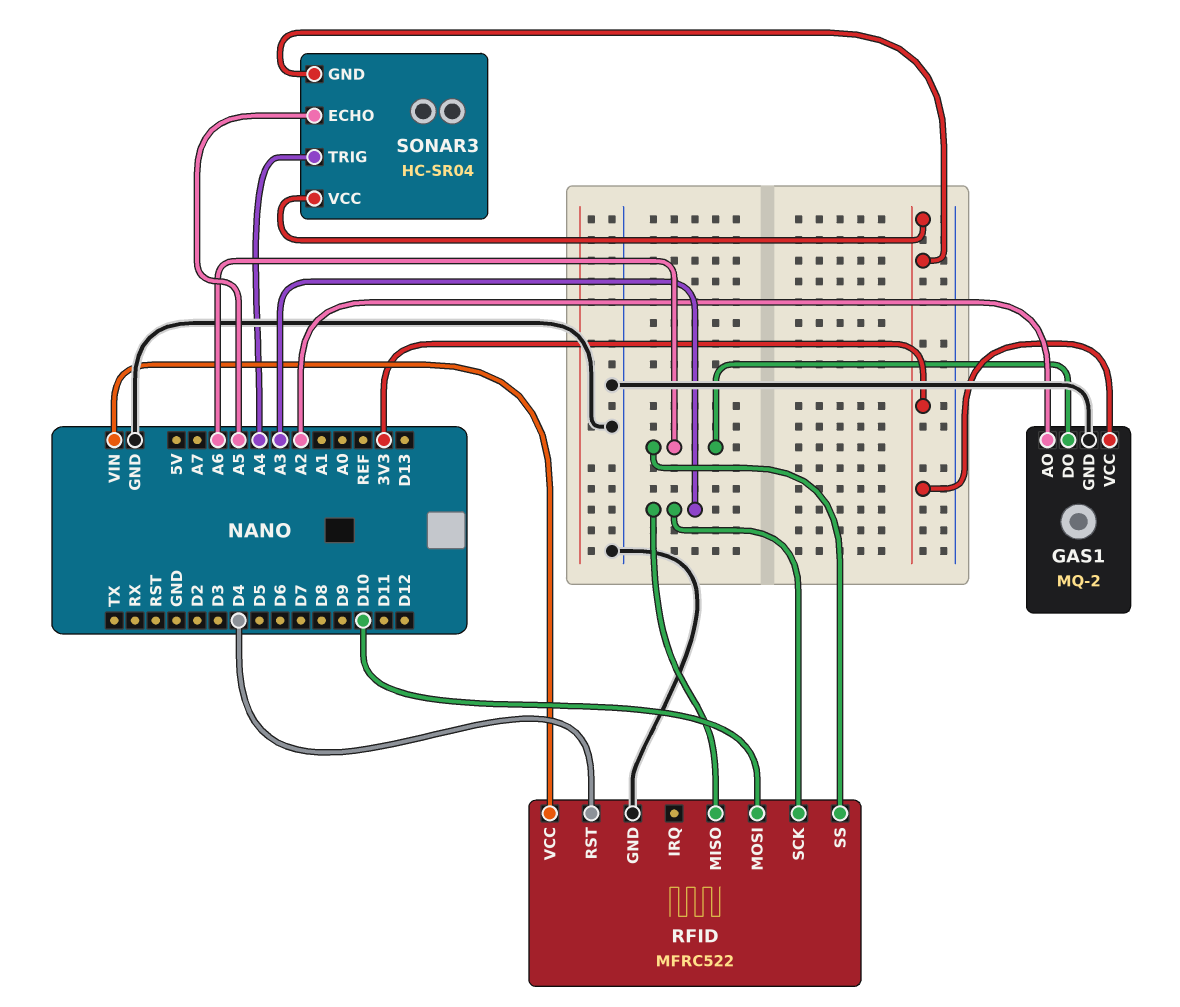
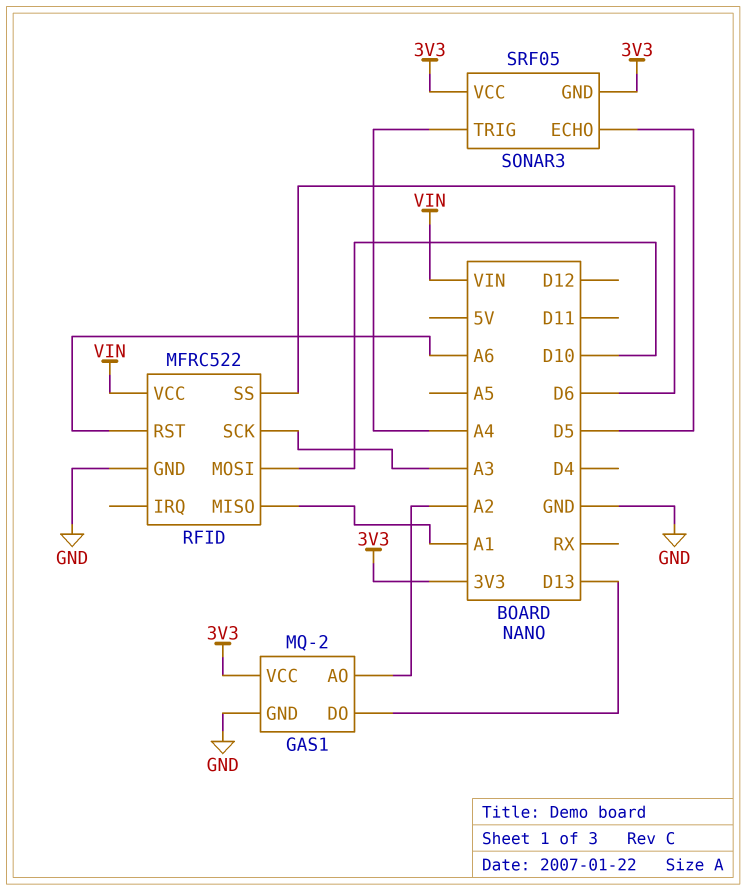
GAS1 pin DO: A6 -> D13
RFID pin MISO: A3 -> A1
RFID pin RST: D4 -> A6
RFID pin SS: A6 -> D6
SONAR3: HC-SR04 -> SRF05
SONAR3 pin ECHO: A5 -> D5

^^^^

Required work. Only lines holding the word "RFID" belong in the answer; copy each one from the material.

Solution to the problem.
RFID pin MISO: A3 -> A1
RFID pin RST: D4 -> A6
RFID pin SS: A6 -> D6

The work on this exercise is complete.